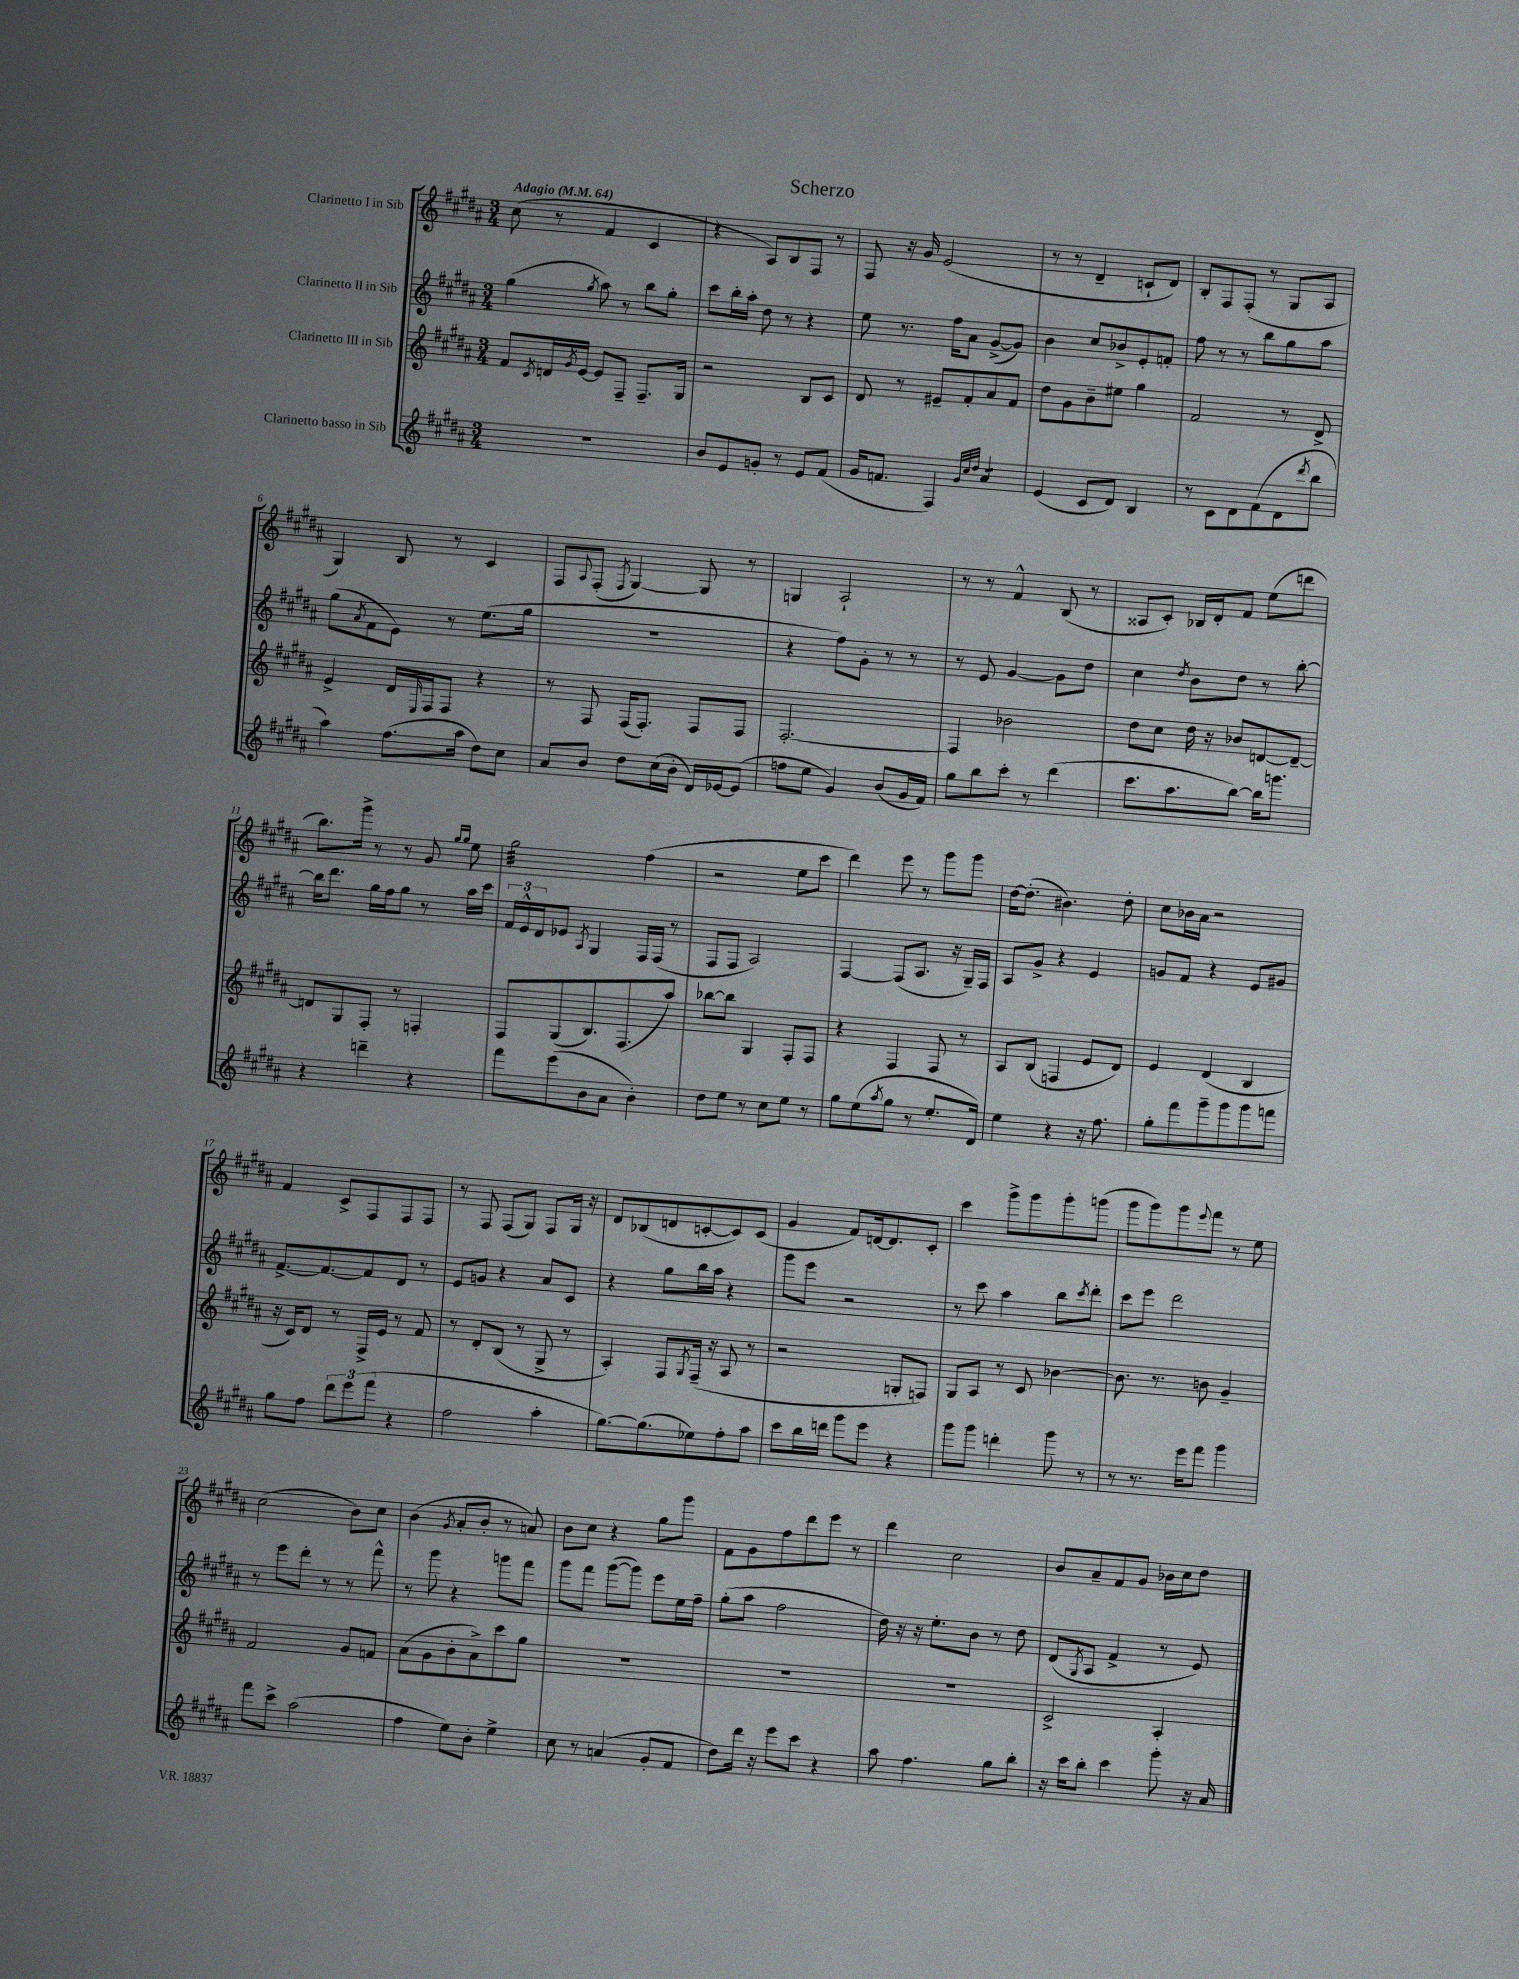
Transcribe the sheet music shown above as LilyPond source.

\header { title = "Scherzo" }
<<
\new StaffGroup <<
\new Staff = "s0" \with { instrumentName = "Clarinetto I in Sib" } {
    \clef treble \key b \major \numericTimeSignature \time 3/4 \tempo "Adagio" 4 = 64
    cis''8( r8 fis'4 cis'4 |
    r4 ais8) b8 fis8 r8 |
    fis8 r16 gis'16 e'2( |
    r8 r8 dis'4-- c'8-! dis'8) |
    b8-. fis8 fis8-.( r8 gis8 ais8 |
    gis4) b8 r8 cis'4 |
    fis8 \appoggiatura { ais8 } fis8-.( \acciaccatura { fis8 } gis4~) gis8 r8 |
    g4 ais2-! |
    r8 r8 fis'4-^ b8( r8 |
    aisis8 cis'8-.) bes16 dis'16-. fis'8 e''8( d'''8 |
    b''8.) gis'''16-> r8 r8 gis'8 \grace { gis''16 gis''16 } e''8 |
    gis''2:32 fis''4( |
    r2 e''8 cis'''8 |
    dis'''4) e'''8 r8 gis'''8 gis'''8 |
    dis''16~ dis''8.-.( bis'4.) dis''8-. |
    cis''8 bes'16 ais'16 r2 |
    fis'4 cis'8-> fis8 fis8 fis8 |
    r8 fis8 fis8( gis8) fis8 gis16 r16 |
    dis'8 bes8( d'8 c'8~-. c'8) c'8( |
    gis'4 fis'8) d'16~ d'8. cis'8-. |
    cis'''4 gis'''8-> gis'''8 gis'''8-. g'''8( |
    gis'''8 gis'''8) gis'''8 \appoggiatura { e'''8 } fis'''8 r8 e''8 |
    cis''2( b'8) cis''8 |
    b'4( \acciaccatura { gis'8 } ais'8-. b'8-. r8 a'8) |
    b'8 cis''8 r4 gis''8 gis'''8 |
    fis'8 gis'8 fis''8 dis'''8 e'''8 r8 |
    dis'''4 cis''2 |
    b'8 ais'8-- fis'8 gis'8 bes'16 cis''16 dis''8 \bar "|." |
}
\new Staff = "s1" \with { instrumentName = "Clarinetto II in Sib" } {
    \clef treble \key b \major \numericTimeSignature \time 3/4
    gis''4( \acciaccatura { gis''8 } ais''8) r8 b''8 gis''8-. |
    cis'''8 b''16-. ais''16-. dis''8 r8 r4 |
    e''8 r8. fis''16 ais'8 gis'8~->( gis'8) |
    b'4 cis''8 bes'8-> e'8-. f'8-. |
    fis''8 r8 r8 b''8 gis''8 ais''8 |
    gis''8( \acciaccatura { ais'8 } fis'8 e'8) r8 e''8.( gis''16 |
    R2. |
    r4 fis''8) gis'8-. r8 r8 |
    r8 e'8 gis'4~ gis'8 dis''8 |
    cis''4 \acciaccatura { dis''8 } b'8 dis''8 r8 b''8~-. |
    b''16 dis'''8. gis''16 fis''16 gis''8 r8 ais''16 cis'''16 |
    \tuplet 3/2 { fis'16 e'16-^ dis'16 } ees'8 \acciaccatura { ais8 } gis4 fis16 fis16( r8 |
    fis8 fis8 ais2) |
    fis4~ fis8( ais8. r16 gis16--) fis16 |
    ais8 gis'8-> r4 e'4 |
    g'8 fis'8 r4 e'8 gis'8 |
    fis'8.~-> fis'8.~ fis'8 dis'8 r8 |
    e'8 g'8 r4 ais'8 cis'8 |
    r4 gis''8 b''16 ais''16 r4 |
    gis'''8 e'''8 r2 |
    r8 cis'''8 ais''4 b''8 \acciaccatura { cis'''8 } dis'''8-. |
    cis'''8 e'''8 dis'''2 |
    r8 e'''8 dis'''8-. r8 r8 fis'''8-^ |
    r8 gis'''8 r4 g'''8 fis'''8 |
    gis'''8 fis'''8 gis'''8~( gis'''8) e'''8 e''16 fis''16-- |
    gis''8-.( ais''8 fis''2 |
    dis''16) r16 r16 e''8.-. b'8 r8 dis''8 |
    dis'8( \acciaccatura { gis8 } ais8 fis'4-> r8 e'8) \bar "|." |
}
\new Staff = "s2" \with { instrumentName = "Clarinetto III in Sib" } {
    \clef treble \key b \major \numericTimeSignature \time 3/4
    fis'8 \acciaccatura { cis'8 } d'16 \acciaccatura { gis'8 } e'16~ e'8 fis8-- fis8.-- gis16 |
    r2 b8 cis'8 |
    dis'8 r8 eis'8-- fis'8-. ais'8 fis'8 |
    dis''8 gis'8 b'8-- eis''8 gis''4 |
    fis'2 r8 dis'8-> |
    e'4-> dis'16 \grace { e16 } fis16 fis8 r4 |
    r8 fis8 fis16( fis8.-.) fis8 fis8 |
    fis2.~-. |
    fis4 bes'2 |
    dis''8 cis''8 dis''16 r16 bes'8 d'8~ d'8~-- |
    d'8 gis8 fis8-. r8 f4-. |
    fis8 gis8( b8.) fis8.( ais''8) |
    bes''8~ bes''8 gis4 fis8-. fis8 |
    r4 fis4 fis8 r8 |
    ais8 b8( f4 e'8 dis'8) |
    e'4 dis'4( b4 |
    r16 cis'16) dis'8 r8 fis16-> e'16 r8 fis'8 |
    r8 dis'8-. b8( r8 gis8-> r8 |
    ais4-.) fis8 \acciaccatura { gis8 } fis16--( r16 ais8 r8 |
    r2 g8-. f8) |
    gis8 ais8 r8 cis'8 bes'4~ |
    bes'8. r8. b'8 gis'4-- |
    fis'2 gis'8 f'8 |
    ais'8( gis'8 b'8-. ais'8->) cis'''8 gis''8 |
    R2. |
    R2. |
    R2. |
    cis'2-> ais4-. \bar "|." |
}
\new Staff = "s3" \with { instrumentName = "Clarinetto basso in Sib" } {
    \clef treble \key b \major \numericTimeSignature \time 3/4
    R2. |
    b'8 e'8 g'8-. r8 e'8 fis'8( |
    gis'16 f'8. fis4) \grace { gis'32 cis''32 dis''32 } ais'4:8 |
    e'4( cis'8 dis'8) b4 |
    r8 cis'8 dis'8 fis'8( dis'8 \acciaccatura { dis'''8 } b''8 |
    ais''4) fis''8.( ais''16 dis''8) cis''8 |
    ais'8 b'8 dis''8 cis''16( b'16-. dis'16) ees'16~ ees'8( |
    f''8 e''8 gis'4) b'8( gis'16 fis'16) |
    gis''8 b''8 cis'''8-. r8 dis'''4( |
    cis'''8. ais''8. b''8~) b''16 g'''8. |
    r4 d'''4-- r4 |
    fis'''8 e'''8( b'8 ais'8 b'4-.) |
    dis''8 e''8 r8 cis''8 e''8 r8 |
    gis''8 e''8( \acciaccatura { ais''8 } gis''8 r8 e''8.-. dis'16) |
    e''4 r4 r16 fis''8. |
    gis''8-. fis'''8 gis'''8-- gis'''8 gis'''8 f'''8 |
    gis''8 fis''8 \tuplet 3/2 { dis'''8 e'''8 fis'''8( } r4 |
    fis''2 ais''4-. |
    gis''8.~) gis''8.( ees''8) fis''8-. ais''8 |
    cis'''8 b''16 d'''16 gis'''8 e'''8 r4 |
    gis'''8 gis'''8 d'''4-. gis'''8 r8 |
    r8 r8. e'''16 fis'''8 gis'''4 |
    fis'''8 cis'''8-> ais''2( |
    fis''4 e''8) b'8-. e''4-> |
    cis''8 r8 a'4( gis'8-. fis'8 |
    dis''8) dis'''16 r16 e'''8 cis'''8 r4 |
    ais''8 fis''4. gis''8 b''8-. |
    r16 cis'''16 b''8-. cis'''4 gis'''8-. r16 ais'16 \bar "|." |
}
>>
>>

Task instructions: From the records, return every line containing the word "Clarinetto". Case counts.

Task answer:
\new Staff = "s0" \with { instrumentName = "Clarinetto I in Sib" } {
\new Staff = "s1" \with { instrumentName = "Clarinetto II in Sib" } {
\new Staff = "s2" \with { instrumentName = "Clarinetto III in Sib" } {
\new Staff = "s3" \with { instrumentName = "Clarinetto basso in Sib" } {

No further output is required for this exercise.